• _Task details_:
Respond with the count alone after checking every line in the material below for "SERVO".

• _Records supplied_:
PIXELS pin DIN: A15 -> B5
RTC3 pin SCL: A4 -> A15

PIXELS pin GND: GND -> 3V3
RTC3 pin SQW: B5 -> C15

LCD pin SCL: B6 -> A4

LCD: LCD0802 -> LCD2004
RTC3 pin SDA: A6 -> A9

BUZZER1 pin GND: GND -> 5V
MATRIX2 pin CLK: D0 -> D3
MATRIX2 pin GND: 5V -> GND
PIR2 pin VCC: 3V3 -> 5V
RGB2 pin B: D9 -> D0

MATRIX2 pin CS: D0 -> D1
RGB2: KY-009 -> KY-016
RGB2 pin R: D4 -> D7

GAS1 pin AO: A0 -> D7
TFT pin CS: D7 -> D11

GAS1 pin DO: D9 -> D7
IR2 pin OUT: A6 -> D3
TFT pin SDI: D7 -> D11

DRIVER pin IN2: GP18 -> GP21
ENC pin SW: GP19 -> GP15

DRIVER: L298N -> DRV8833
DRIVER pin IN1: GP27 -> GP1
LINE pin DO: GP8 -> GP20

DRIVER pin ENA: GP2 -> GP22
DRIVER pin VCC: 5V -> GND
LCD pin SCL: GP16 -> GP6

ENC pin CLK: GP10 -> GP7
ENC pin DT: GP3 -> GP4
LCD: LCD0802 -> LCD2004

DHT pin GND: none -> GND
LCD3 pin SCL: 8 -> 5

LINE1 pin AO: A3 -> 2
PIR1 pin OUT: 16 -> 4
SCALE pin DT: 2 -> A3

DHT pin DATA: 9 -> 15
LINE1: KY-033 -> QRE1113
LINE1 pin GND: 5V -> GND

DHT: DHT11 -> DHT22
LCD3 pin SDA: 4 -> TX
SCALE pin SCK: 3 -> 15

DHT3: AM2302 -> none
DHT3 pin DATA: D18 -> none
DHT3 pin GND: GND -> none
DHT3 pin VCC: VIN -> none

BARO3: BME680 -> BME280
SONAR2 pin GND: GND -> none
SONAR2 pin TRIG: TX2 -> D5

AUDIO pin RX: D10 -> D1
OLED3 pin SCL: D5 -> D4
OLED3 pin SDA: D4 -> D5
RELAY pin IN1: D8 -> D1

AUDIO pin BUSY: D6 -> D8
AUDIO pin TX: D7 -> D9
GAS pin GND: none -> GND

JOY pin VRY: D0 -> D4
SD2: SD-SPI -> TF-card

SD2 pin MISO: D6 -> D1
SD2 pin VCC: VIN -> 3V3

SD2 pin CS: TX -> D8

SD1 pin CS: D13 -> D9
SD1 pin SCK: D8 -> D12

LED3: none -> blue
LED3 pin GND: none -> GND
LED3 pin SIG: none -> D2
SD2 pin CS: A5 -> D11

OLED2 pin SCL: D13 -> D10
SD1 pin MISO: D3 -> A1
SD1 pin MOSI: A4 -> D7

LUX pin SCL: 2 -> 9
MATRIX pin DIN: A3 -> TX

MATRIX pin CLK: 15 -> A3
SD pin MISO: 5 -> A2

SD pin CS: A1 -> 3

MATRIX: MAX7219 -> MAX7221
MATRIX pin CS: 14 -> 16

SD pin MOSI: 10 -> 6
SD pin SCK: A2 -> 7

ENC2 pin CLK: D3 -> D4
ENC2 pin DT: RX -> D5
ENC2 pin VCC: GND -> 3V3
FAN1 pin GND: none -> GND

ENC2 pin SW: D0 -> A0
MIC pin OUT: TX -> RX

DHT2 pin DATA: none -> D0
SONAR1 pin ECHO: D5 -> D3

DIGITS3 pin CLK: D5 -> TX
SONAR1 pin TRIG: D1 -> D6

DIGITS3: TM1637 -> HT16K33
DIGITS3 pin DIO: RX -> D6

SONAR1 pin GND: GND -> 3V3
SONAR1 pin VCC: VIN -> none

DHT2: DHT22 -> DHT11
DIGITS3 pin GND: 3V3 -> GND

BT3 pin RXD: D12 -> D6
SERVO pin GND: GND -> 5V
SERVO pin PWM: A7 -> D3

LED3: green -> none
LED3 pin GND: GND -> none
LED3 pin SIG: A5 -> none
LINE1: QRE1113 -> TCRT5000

• _Exercise result_:
2